━━ DATA SUPPLIED ━━

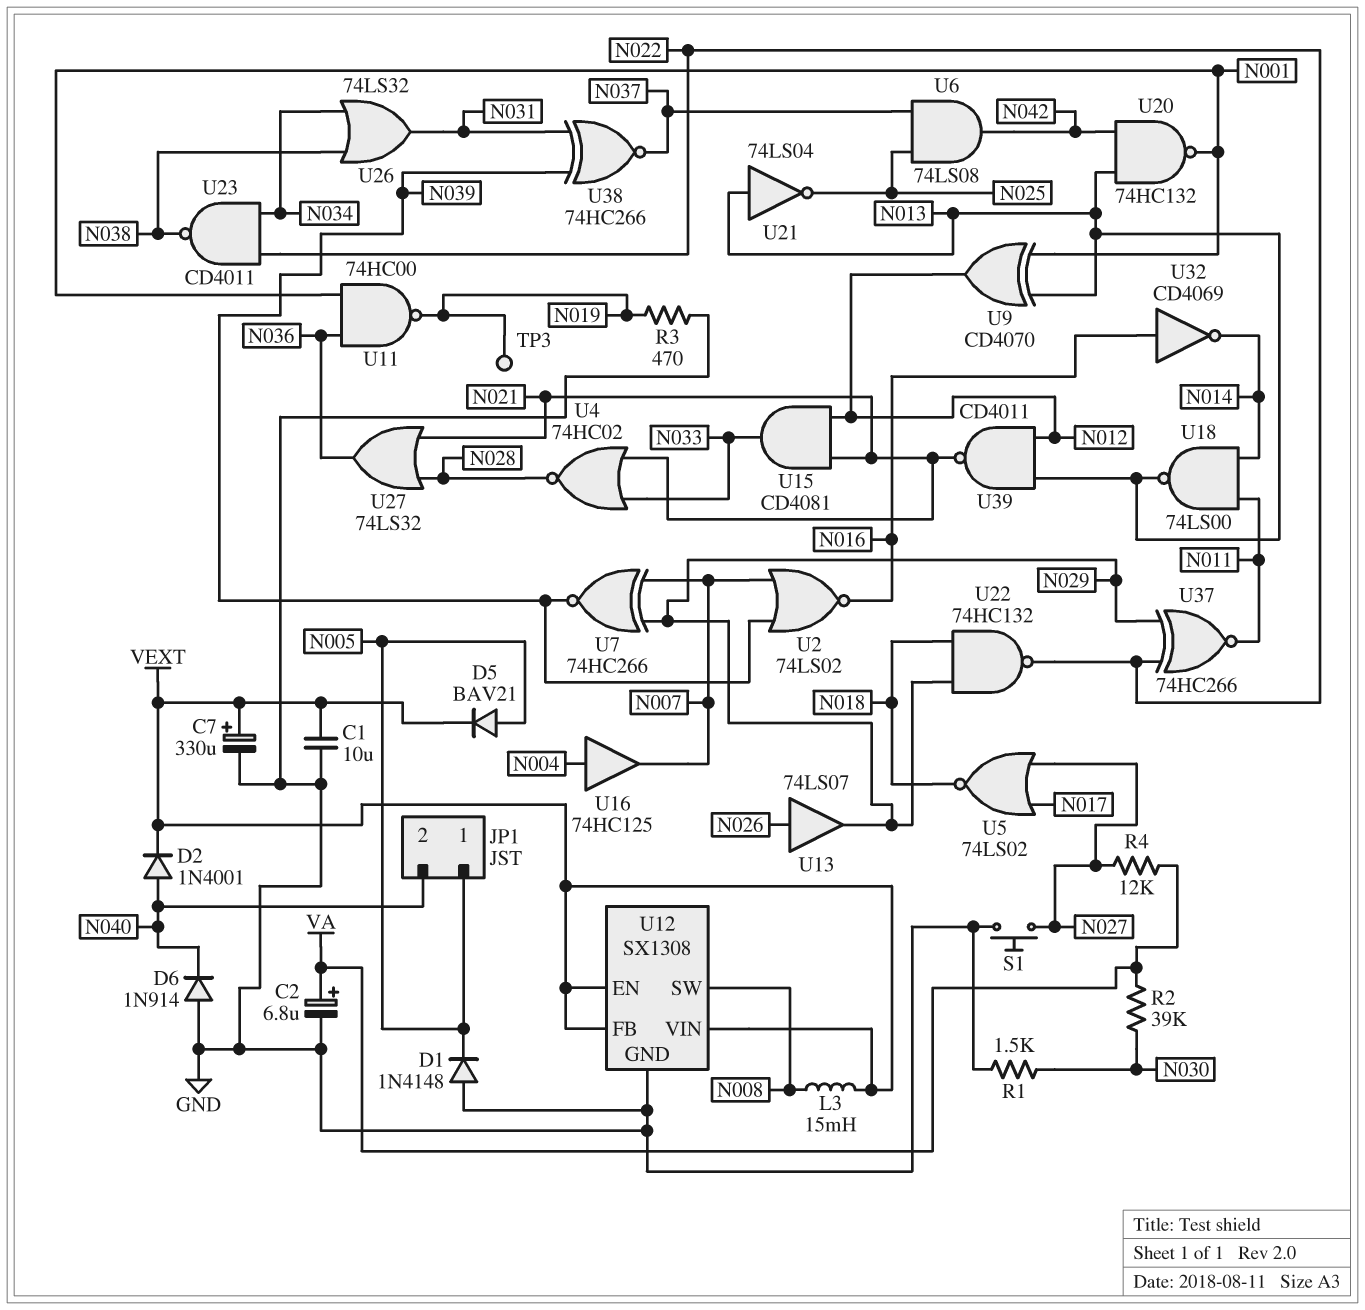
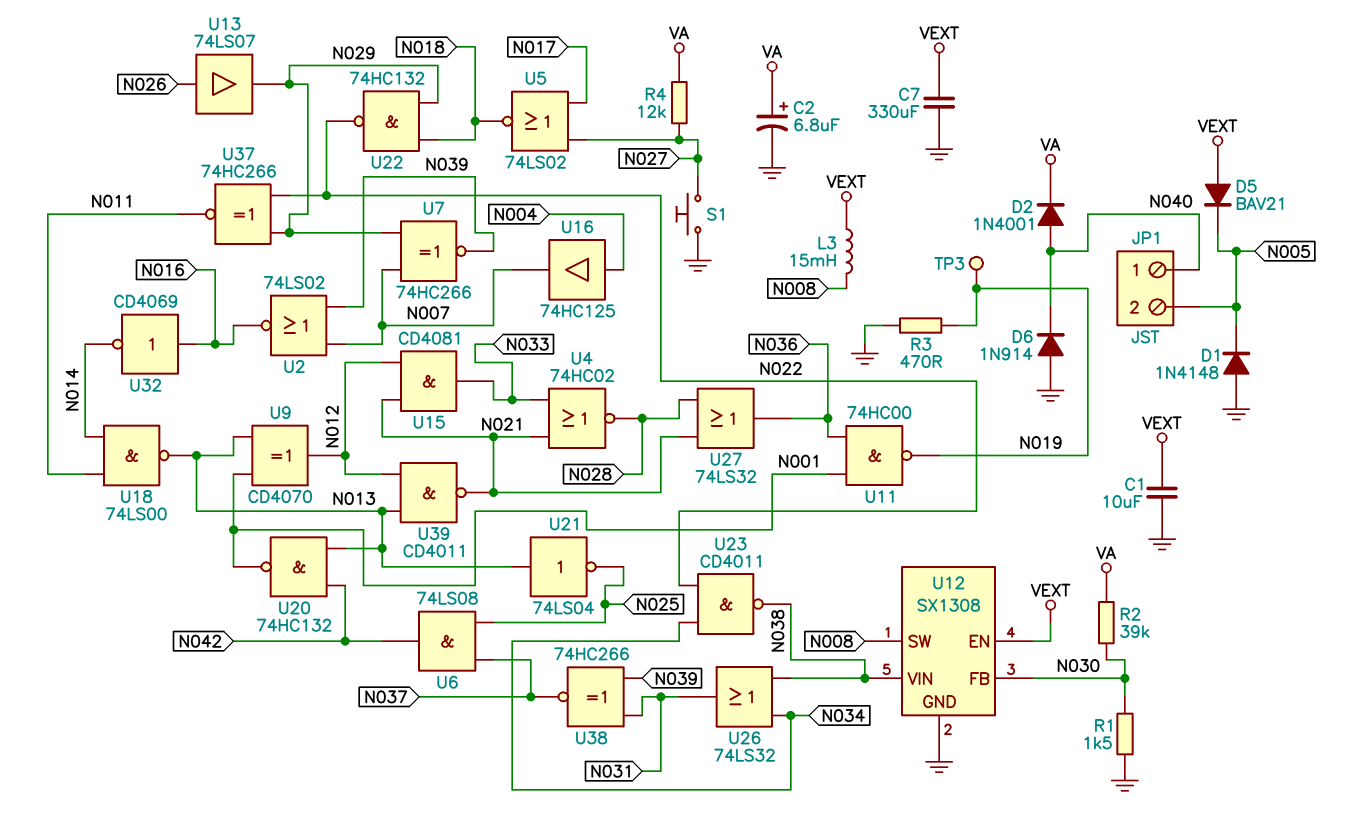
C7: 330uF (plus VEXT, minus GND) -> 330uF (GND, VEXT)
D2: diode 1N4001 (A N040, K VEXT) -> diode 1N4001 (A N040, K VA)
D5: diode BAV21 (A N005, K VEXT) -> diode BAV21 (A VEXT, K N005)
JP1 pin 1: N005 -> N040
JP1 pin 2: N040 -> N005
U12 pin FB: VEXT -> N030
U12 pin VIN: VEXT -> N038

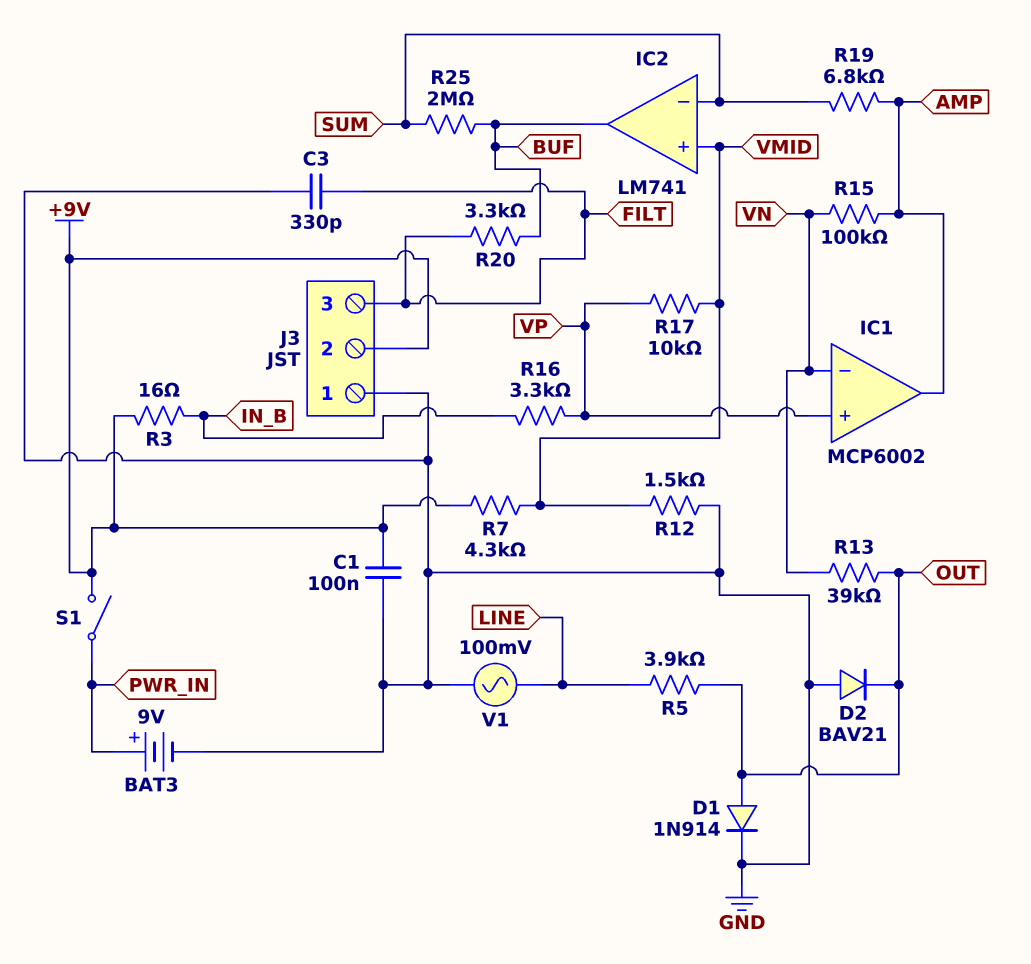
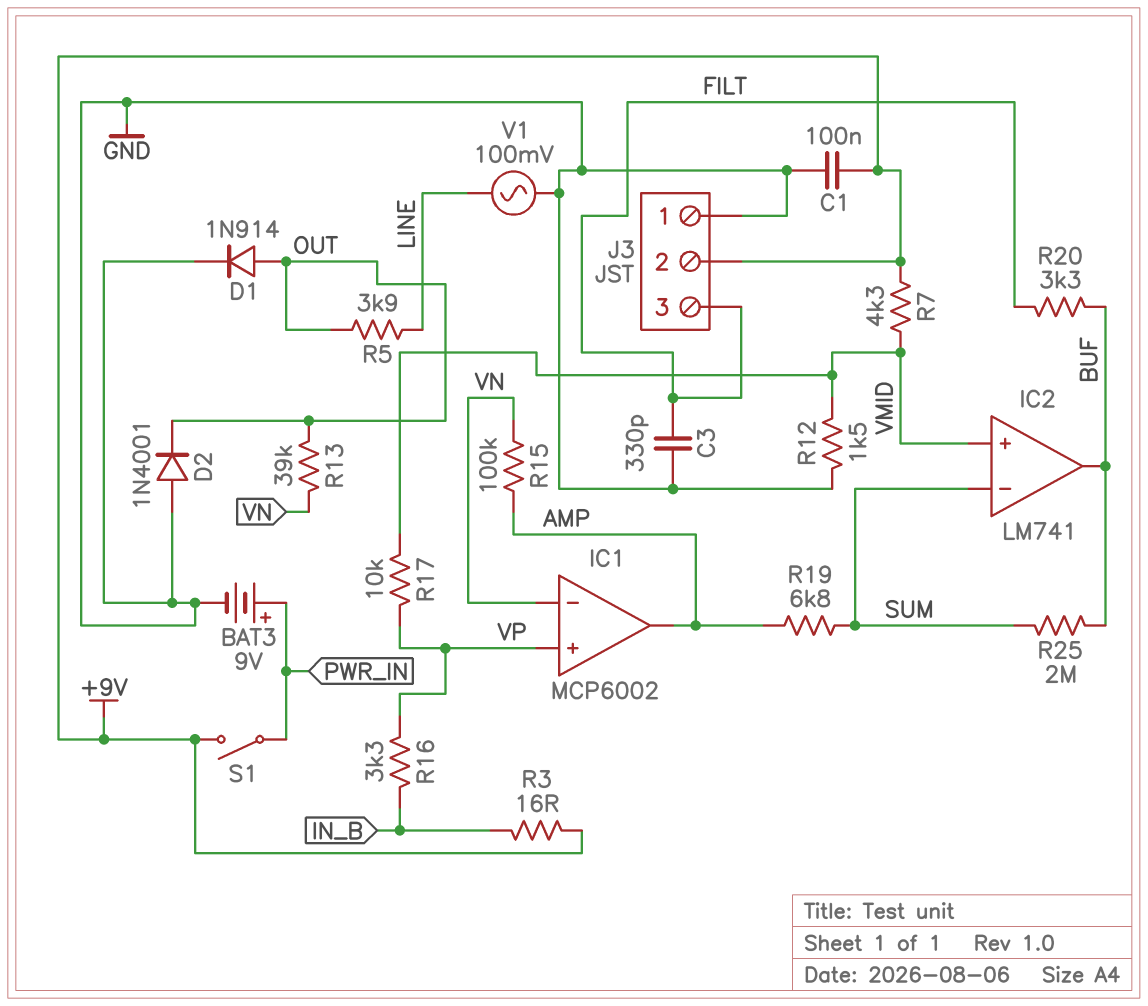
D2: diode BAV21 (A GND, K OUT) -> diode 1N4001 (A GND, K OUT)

━━━

## PROMPT:
Leave the pictures out, and copy exactly each line from the one containing "D5: diode BAV21" through the final line of the data.

## RESULT FOR THIS EXERCISE:
D5: diode BAV21 (A N005, K VEXT) -> diode BAV21 (A VEXT, K N005)
JP1 pin 1: N005 -> N040
JP1 pin 2: N040 -> N005
U12 pin FB: VEXT -> N030
U12 pin VIN: VEXT -> N038

D2: diode BAV21 (A GND, K OUT) -> diode 1N4001 (A GND, K OUT)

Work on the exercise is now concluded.